Requirement | When the line containing "(498, 85) = (410, 184): orange" is reached, copy it and each subsequent line of the material below exactly, through the last line.

Data below |
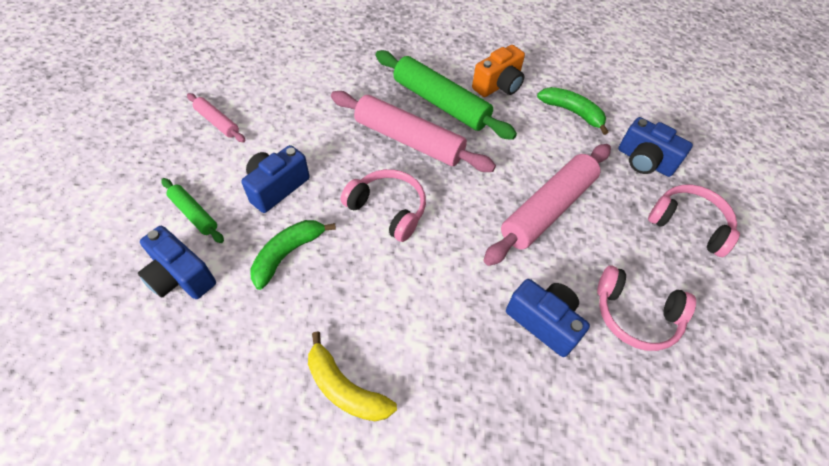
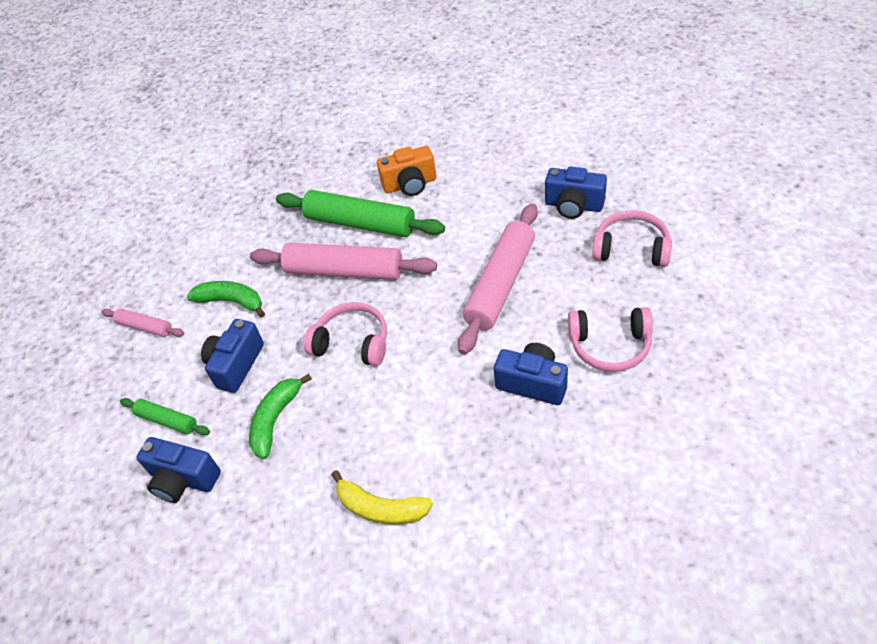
camera: 10 degrees left, 5 degrees down
(498, 85) = (410, 184): orange camera -> orange camera turned 45 degrees clockwise
(572, 112) = (490, 184): green banana -> green banana (231, 301)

Response to the task |
(498, 85) = (410, 184): orange camera -> orange camera turned 45 degrees clockwise
(572, 112) = (490, 184): green banana -> green banana (231, 301)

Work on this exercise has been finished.